WHAT YOU SHOULD DO >>
Keep to one stretch of the data below, the lines from the one with "PIXELS1 pin DIN: TX -> D1" up to and including the one with "LCD2 pin SDA: A3 -> A2", and return that stretch exactly.

DATA SECTION >>
========================================
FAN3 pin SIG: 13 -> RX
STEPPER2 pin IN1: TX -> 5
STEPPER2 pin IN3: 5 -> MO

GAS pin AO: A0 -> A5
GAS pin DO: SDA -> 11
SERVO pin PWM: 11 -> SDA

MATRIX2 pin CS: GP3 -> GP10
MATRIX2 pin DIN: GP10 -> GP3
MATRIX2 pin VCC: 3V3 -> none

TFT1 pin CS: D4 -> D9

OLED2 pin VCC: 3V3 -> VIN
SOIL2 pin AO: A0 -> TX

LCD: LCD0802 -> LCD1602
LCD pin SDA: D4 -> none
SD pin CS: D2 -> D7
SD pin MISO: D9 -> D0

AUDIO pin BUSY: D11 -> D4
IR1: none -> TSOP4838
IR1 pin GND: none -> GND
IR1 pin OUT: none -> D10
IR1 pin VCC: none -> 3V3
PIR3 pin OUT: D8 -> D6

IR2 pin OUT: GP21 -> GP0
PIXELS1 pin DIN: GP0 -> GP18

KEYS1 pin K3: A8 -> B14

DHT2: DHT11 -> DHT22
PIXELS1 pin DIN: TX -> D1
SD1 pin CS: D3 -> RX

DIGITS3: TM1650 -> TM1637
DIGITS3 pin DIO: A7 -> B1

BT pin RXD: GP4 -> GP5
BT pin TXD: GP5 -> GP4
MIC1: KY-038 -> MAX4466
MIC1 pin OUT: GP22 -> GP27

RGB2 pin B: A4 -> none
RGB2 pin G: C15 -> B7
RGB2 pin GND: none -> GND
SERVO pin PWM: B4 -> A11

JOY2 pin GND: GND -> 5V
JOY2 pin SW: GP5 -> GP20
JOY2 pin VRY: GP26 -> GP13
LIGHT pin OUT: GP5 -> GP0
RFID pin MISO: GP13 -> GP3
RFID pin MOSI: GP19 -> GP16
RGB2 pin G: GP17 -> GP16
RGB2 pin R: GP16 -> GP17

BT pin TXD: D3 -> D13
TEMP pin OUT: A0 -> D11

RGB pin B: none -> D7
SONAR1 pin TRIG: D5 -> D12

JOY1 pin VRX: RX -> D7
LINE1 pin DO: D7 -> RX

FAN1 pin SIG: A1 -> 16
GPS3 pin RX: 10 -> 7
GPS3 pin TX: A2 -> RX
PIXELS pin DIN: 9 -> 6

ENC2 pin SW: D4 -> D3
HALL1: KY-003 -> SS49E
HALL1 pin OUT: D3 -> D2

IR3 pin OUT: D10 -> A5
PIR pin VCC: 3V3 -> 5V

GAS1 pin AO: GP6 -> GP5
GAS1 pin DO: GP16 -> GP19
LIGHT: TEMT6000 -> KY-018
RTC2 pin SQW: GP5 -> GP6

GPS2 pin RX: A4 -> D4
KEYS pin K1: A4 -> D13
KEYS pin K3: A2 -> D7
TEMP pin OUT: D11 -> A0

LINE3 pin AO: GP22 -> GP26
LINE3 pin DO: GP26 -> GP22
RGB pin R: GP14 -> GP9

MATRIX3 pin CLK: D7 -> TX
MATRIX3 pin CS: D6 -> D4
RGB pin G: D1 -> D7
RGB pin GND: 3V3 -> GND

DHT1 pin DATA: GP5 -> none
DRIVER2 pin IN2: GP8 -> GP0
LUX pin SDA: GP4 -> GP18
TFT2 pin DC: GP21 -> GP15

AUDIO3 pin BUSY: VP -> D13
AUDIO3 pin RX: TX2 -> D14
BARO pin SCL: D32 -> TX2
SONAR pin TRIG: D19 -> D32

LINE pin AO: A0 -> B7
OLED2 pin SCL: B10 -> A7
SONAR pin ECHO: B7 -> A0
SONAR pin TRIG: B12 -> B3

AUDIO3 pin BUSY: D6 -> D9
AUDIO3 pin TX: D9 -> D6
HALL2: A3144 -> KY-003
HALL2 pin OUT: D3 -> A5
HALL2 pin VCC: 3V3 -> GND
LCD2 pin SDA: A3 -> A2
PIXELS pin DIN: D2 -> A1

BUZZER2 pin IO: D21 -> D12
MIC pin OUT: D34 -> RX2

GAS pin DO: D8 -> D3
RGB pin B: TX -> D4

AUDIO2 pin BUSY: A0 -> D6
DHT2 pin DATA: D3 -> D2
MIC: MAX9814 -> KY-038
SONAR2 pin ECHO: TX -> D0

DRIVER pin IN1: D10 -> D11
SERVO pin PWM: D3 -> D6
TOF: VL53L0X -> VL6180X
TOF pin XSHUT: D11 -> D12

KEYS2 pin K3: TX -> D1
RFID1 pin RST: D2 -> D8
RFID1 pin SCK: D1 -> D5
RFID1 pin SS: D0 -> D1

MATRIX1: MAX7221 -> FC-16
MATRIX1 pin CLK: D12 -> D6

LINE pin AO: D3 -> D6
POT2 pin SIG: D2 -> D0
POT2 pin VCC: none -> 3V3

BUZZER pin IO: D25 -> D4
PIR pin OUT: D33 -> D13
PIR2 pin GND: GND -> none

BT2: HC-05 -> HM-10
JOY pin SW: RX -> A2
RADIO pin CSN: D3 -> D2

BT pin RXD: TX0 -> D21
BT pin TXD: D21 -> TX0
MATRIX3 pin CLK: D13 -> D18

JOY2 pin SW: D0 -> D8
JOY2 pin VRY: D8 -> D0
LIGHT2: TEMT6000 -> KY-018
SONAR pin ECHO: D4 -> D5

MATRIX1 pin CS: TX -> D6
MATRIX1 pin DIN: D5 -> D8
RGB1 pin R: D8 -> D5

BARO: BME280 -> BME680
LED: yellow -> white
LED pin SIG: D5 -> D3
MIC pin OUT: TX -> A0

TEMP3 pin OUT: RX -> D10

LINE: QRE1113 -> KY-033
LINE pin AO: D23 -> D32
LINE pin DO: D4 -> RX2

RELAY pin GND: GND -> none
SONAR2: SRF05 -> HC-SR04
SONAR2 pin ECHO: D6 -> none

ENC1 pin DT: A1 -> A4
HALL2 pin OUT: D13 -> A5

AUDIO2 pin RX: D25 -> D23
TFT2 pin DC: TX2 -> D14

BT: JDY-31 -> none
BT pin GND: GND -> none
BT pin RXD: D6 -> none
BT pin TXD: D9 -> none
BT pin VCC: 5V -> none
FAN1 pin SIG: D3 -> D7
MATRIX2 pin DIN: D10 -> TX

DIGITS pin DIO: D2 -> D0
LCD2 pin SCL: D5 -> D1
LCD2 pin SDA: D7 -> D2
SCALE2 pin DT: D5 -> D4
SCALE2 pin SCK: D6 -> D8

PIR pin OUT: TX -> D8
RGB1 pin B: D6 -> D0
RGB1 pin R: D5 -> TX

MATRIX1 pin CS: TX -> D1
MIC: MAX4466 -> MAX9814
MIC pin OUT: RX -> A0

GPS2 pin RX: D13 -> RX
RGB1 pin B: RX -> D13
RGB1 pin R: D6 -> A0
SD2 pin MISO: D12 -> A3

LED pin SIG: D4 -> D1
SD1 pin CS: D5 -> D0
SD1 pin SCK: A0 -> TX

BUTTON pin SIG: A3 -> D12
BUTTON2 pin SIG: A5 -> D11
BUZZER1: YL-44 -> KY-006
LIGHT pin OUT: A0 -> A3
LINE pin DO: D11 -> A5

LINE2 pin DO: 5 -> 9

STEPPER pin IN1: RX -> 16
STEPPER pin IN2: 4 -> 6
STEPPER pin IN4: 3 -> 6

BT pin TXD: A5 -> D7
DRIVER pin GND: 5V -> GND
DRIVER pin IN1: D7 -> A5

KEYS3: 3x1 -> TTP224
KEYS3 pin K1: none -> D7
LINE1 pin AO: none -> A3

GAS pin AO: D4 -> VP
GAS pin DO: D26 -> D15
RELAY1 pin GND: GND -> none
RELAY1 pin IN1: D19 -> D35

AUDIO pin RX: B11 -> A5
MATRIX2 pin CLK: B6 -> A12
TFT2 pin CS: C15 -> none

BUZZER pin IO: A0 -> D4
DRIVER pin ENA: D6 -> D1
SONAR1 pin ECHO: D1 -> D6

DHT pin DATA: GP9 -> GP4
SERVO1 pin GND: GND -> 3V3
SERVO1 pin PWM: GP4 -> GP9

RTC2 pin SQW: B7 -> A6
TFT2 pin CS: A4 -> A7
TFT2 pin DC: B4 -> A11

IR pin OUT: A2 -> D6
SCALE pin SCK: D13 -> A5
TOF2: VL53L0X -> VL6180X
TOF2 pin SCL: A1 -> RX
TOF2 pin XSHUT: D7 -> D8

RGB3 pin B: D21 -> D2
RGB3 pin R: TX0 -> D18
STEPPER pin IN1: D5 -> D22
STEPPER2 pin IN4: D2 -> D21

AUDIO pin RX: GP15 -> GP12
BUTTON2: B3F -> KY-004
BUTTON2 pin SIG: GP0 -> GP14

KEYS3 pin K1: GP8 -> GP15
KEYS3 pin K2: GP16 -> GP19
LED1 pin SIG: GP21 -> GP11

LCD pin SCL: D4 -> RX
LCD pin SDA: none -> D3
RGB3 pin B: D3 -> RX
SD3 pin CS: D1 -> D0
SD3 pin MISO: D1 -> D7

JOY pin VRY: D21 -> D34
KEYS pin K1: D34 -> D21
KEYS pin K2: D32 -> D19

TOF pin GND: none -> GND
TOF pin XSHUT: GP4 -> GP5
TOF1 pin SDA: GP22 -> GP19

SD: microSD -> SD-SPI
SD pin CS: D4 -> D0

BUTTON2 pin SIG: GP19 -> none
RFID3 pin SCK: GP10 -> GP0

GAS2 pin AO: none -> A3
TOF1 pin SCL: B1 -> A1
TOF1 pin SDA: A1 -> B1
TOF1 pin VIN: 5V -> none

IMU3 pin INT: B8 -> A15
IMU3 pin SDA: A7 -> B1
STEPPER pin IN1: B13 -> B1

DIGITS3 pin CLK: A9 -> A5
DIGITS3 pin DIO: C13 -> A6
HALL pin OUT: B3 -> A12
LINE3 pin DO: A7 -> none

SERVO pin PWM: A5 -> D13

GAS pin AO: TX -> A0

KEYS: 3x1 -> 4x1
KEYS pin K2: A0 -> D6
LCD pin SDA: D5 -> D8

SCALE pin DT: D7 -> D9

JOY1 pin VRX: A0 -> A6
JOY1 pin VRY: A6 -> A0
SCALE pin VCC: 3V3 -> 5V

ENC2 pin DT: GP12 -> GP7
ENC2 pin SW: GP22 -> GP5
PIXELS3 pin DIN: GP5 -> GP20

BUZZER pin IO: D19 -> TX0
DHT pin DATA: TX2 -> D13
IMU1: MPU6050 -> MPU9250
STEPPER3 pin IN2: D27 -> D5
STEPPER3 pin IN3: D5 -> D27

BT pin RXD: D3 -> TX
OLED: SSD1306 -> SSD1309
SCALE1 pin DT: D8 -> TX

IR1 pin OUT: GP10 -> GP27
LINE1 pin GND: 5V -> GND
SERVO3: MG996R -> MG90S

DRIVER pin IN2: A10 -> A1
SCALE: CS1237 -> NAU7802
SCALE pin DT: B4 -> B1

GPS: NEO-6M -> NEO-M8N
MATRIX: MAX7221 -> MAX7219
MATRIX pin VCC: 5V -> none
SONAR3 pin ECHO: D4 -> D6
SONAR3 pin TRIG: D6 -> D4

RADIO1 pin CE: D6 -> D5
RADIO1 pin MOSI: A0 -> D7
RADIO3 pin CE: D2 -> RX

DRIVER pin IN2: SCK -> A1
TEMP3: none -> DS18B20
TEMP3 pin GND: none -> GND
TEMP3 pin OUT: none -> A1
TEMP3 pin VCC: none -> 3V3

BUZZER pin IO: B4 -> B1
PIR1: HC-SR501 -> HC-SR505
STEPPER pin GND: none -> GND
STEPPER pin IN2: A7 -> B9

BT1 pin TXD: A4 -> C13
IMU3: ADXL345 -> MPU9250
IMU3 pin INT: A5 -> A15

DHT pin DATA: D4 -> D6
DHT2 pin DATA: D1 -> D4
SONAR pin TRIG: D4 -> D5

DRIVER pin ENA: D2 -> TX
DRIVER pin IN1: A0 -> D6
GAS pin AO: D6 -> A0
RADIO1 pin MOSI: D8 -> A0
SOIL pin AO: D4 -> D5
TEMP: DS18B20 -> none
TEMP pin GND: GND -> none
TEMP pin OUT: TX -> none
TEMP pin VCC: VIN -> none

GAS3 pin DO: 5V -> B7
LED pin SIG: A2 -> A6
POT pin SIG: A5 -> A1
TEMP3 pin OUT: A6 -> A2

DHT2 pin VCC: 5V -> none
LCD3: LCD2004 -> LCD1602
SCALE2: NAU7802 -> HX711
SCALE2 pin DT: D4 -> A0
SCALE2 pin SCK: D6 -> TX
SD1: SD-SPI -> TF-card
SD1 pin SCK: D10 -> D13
========================================
EXERCISE RESPONSE >>
PIXELS1 pin DIN: TX -> D1
SD1 pin CS: D3 -> RX

DIGITS3: TM1650 -> TM1637
DIGITS3 pin DIO: A7 -> B1

BT pin RXD: GP4 -> GP5
BT pin TXD: GP5 -> GP4
MIC1: KY-038 -> MAX4466
MIC1 pin OUT: GP22 -> GP27

RGB2 pin B: A4 -> none
RGB2 pin G: C15 -> B7
RGB2 pin GND: none -> GND
SERVO pin PWM: B4 -> A11

JOY2 pin GND: GND -> 5V
JOY2 pin SW: GP5 -> GP20
JOY2 pin VRY: GP26 -> GP13
LIGHT pin OUT: GP5 -> GP0
RFID pin MISO: GP13 -> GP3
RFID pin MOSI: GP19 -> GP16
RGB2 pin G: GP17 -> GP16
RGB2 pin R: GP16 -> GP17

BT pin TXD: D3 -> D13
TEMP pin OUT: A0 -> D11

RGB pin B: none -> D7
SONAR1 pin TRIG: D5 -> D12

JOY1 pin VRX: RX -> D7
LINE1 pin DO: D7 -> RX

FAN1 pin SIG: A1 -> 16
GPS3 pin RX: 10 -> 7
GPS3 pin TX: A2 -> RX
PIXELS pin DIN: 9 -> 6

ENC2 pin SW: D4 -> D3
HALL1: KY-003 -> SS49E
HALL1 pin OUT: D3 -> D2

IR3 pin OUT: D10 -> A5
PIR pin VCC: 3V3 -> 5V

GAS1 pin AO: GP6 -> GP5
GAS1 pin DO: GP16 -> GP19
LIGHT: TEMT6000 -> KY-018
RTC2 pin SQW: GP5 -> GP6

GPS2 pin RX: A4 -> D4
KEYS pin K1: A4 -> D13
KEYS pin K3: A2 -> D7
TEMP pin OUT: D11 -> A0

LINE3 pin AO: GP22 -> GP26
LINE3 pin DO: GP26 -> GP22
RGB pin R: GP14 -> GP9

MATRIX3 pin CLK: D7 -> TX
MATRIX3 pin CS: D6 -> D4
RGB pin G: D1 -> D7
RGB pin GND: 3V3 -> GND

DHT1 pin DATA: GP5 -> none
DRIVER2 pin IN2: GP8 -> GP0
LUX pin SDA: GP4 -> GP18
TFT2 pin DC: GP21 -> GP15

AUDIO3 pin BUSY: VP -> D13
AUDIO3 pin RX: TX2 -> D14
BARO pin SCL: D32 -> TX2
SONAR pin TRIG: D19 -> D32

LINE pin AO: A0 -> B7
OLED2 pin SCL: B10 -> A7
SONAR pin ECHO: B7 -> A0
SONAR pin TRIG: B12 -> B3

AUDIO3 pin BUSY: D6 -> D9
AUDIO3 pin TX: D9 -> D6
HALL2: A3144 -> KY-003
HALL2 pin OUT: D3 -> A5
HALL2 pin VCC: 3V3 -> GND
LCD2 pin SDA: A3 -> A2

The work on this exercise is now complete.